THE DATA
********
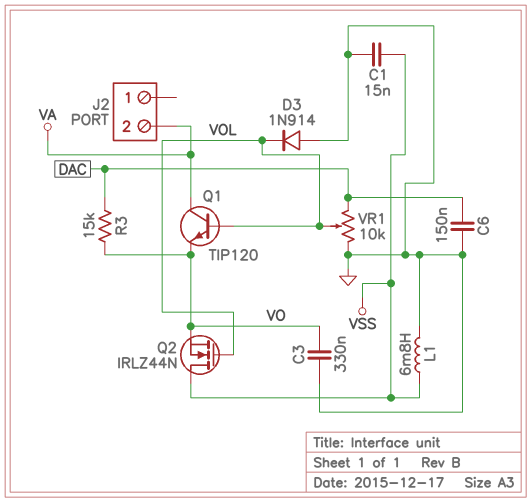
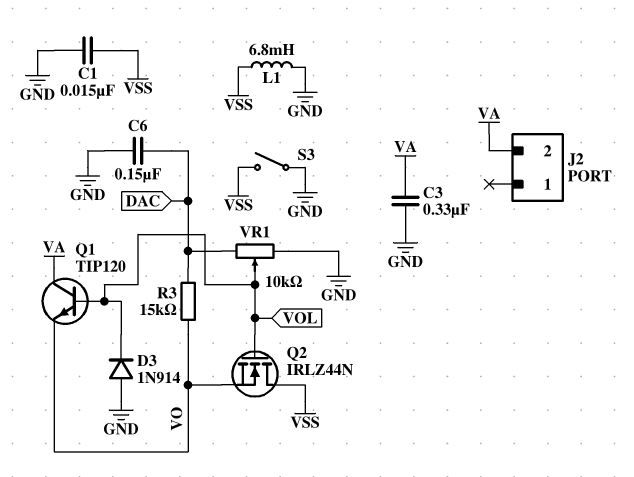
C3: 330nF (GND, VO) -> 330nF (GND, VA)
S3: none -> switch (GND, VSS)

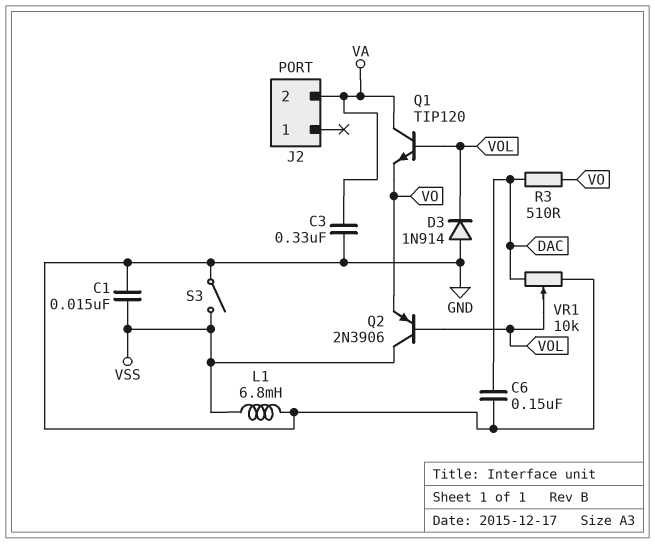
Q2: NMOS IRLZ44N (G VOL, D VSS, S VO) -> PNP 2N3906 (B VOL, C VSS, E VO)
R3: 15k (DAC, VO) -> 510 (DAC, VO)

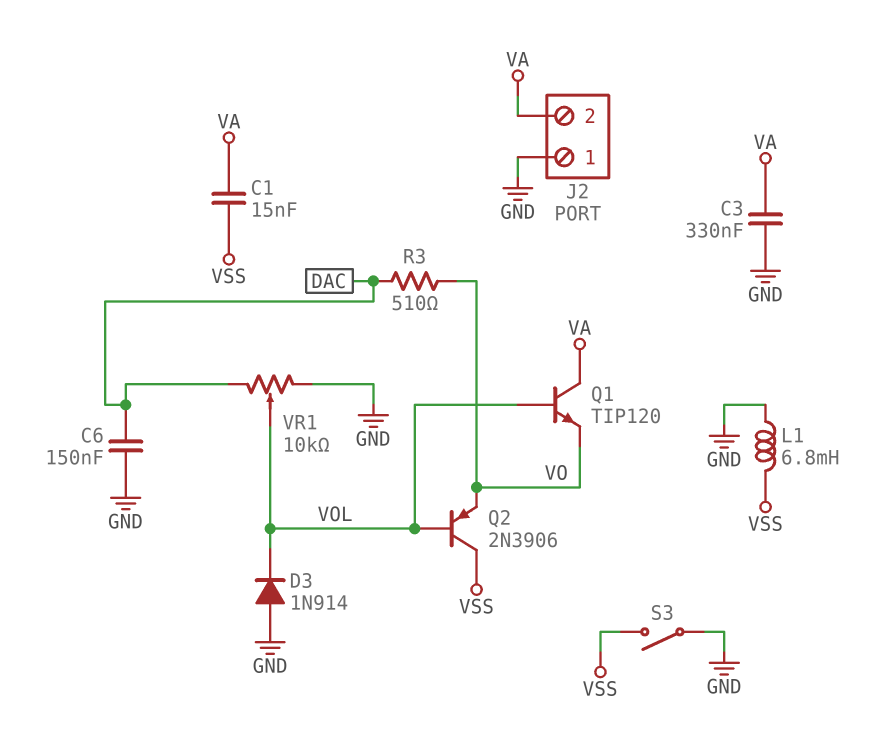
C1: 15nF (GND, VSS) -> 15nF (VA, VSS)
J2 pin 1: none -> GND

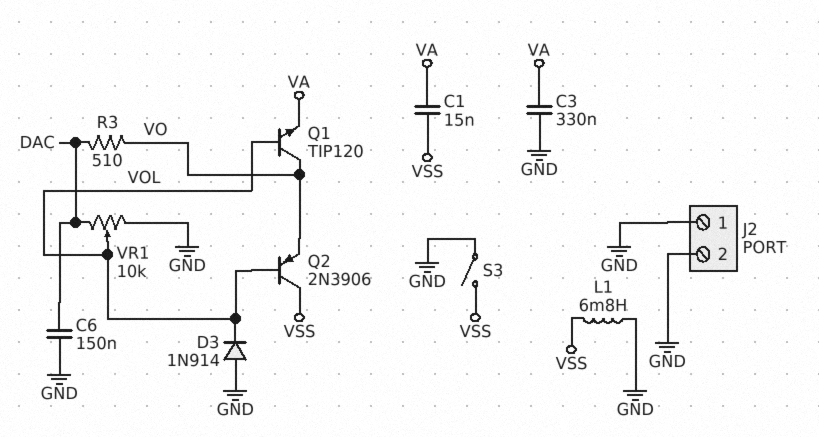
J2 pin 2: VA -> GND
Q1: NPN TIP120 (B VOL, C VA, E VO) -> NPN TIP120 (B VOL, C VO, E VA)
********
WORK REQUEST
Return all lines of the material above in which "none" occurs.

TASK SOLUTION
S3: none -> switch (GND, VSS)
J2 pin 1: none -> GND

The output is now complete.